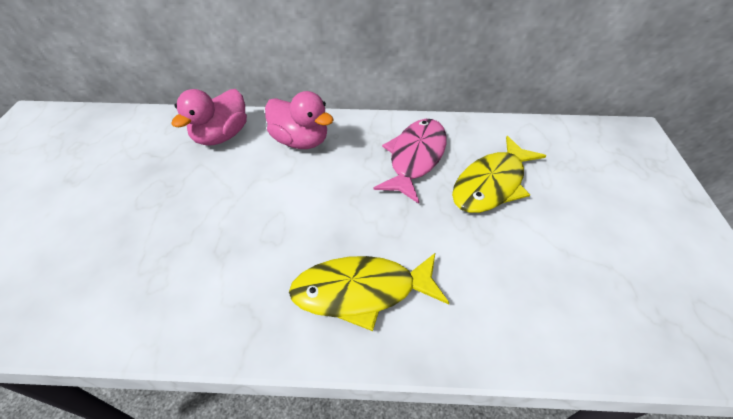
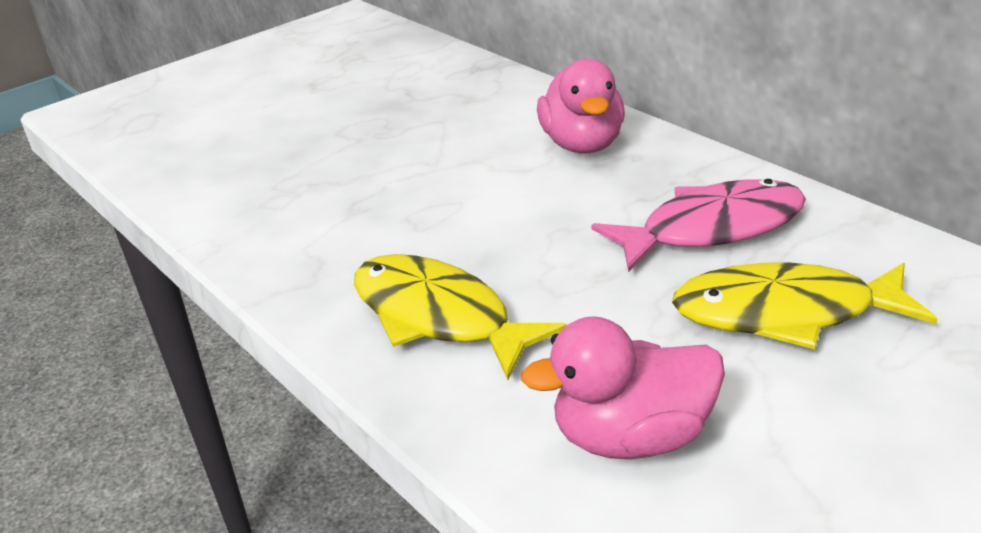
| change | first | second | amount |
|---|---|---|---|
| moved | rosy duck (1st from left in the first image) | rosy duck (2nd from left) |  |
※
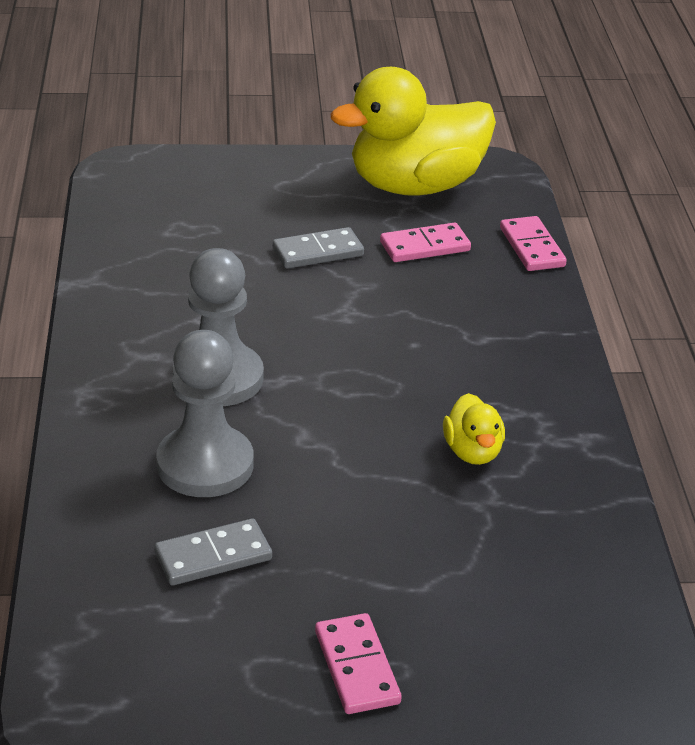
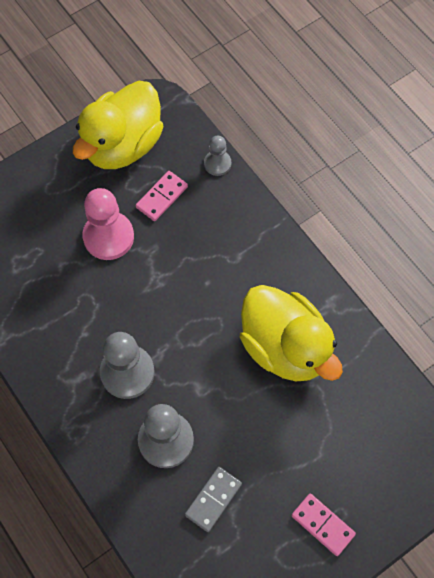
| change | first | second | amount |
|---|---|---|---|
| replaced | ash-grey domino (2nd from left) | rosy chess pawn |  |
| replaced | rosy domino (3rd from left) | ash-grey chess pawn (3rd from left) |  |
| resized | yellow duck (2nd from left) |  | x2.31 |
※
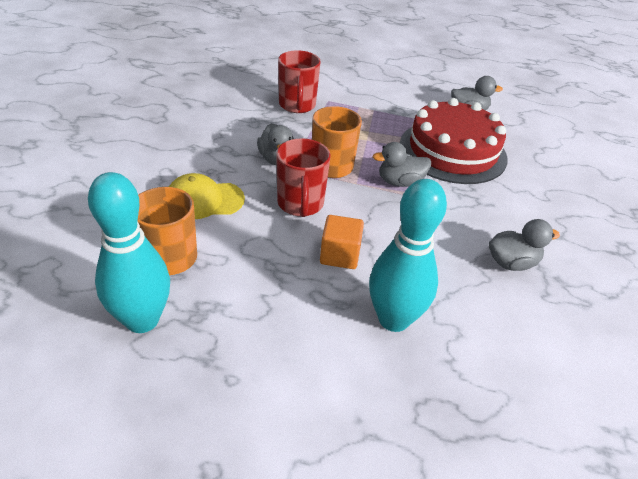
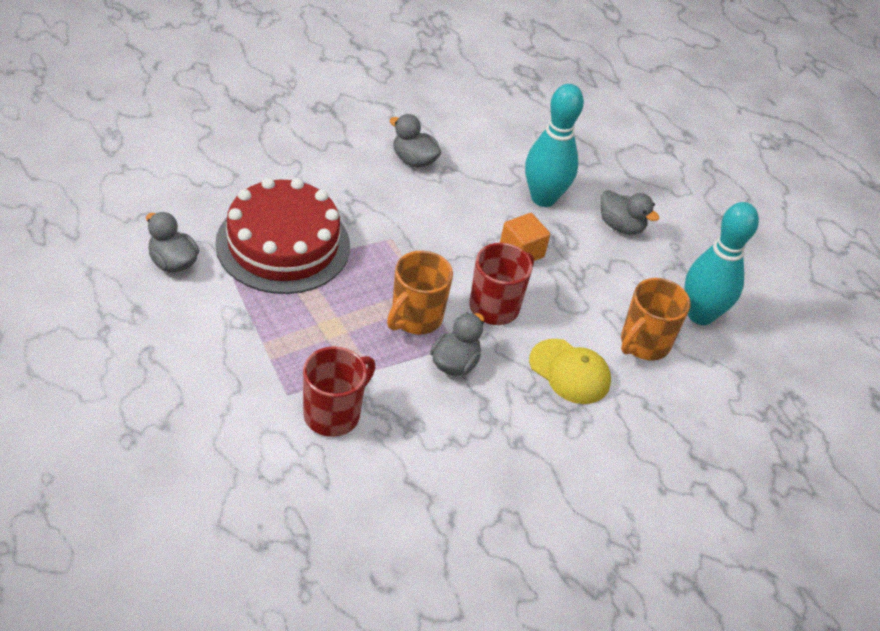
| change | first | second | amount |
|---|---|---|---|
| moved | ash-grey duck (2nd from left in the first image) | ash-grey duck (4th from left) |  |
※
■ WHAT YOU SHOULD DO
In the data above, find each line that uses the string "from". Copy it.

■ REPLY TO THE TASK
| moved | rosy duck (1st from left in the first image) | rosy duck (2nd from left) |  |
| replaced | ash-grey domino (2nd from left) | rosy chess pawn |  |
| replaced | rosy domino (3rd from left) | ash-grey chess pawn (3rd from left) |  |
| resized | yellow duck (2nd from left) |  | x2.31 |
| moved | ash-grey duck (2nd from left in the first image) | ash-grey duck (4th from left) |  |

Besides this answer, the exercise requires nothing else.